*** Data to process ***

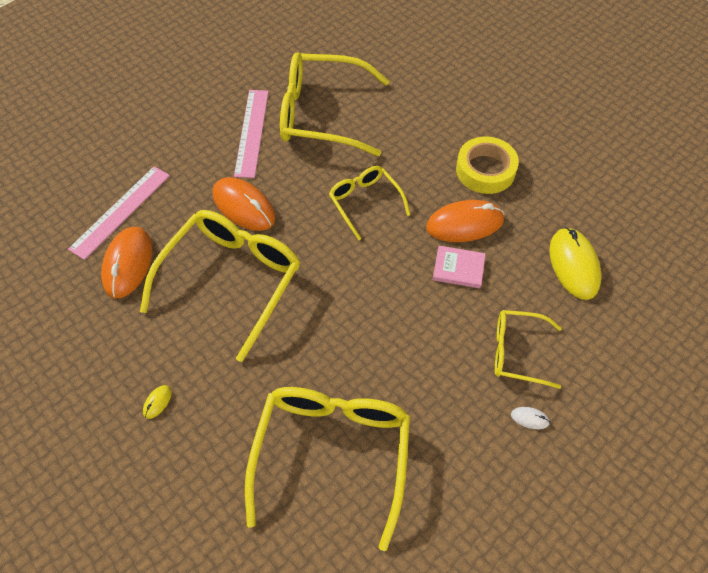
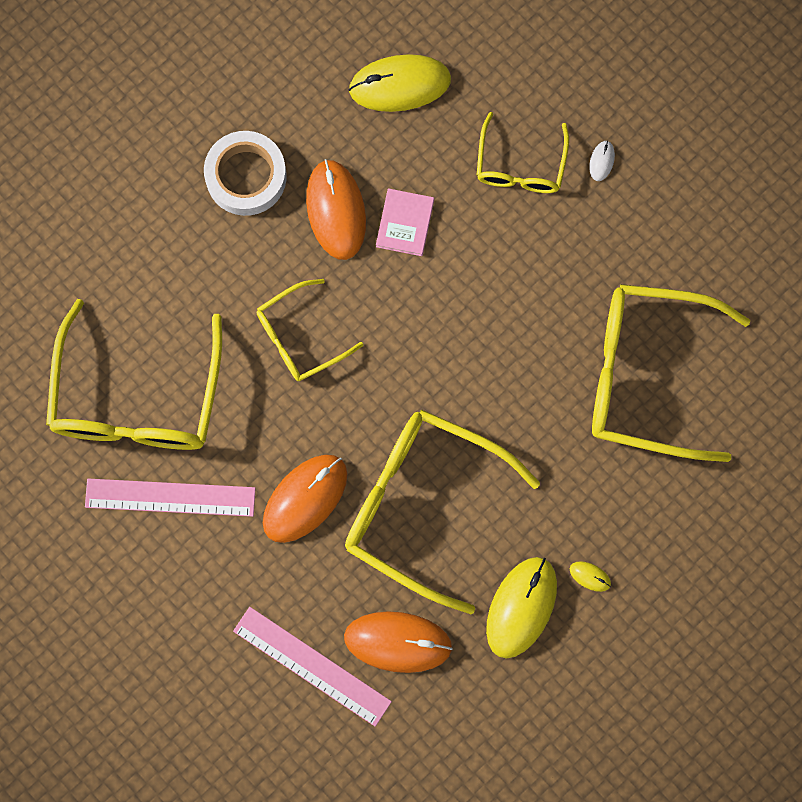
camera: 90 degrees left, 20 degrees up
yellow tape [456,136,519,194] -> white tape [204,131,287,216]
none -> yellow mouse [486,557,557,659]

*** End of Data to process ***
*** Data to process ***

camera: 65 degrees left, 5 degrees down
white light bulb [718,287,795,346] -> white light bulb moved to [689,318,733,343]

*** End of Data to process ***

## Task to complete
Name the number of lines in the listing that contain the word "yellow", and only that number.

## Task answer
2